WORK INSTRUCTIONS:
With the line containing "survey63.jpg: [1278,298,1307,335] ->" as the first and the final line of the entries as the last, repeat exactly the lines in that span, including both.

DATA FOR PROCESSING:
※ ※ ※
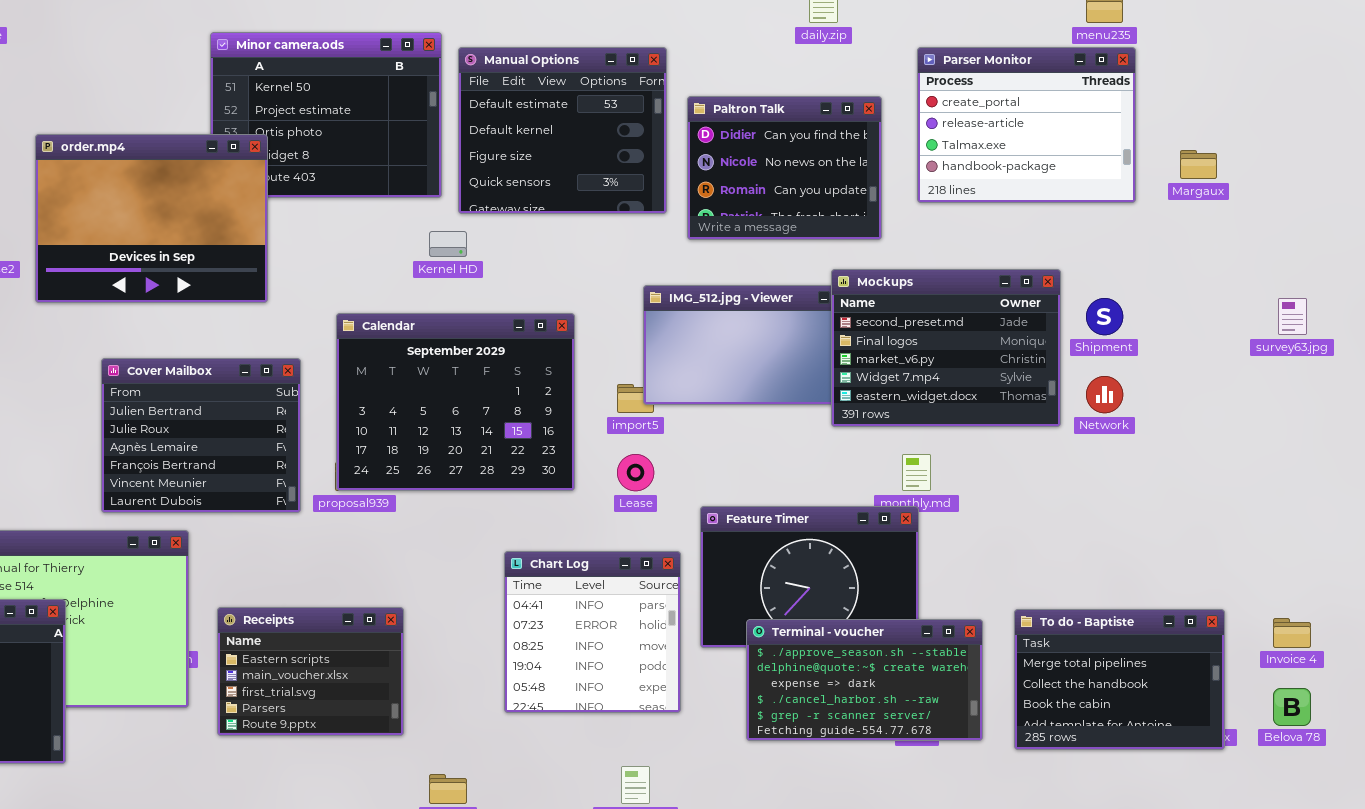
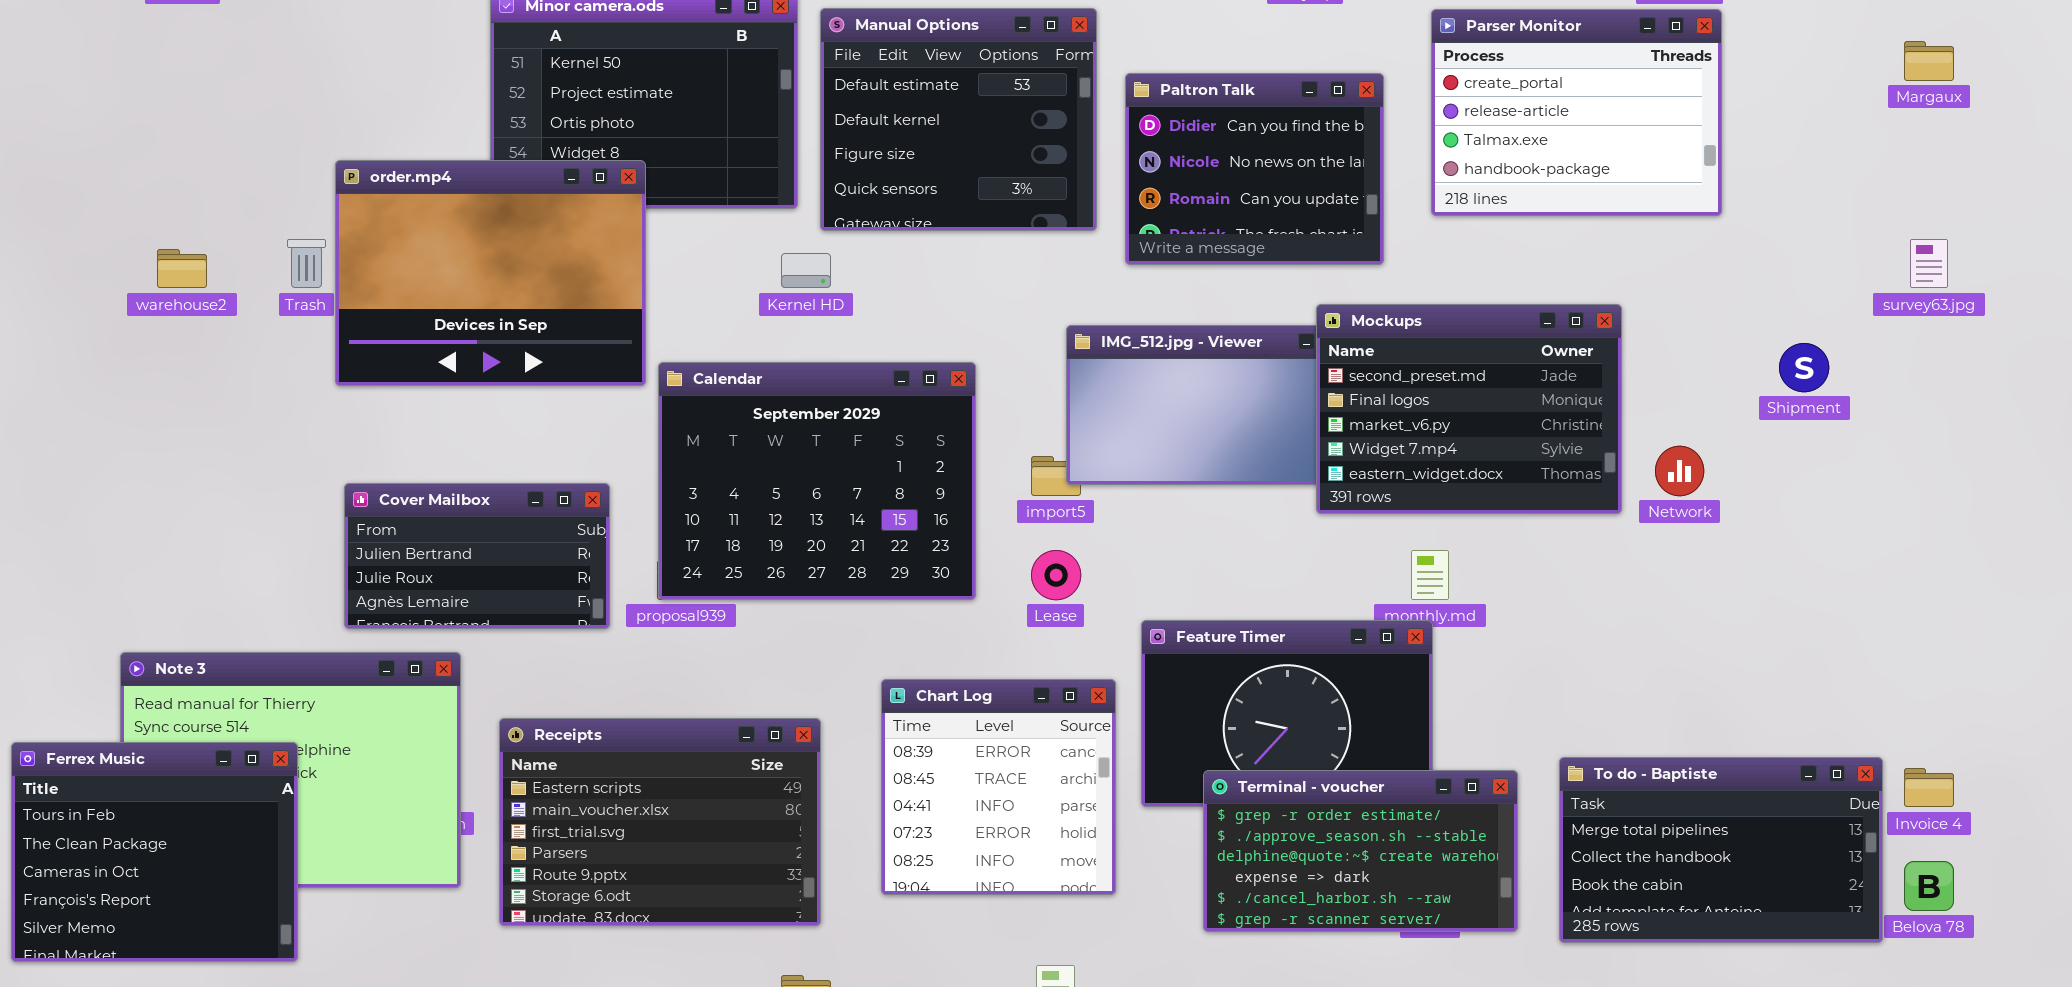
order.mp4: [35,134,268,303] -> [335,160,646,386], moved
Margaux: [1180,150,1217,179] -> [1904,41,1954,81], moved
Shipment: [1086,298,1123,335] -> [1779,343,1829,392], moved
survey63.jpg: [1278,298,1307,335] -> [1910,239,1948,288], moved
Cover Mailbox: [101,358,301,513] -> [344,483,610,629], resized
Chart Log: [504,551,681,713] -> [881,679,1116,895], scrolled up 2 rows
Receipts: [217,607,404,736] -> [499,718,821,926], resized
To do - Baptiste: [1014,609,1225,750] -> [1559,757,1883,943], resized
Terminal - voucher: [746,619,983,741] -> [1203,770,1518,932], scrolled up 1 row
※ ※ ※
RESULT OF THE EXERCISE:
survey63.jpg: [1278,298,1307,335] -> [1910,239,1948,288], moved
Cover Mailbox: [101,358,301,513] -> [344,483,610,629], resized
Chart Log: [504,551,681,713] -> [881,679,1116,895], scrolled up 2 rows
Receipts: [217,607,404,736] -> [499,718,821,926], resized
To do - Baptiste: [1014,609,1225,750] -> [1559,757,1883,943], resized
Terminal - voucher: [746,619,983,741] -> [1203,770,1518,932], scrolled up 1 row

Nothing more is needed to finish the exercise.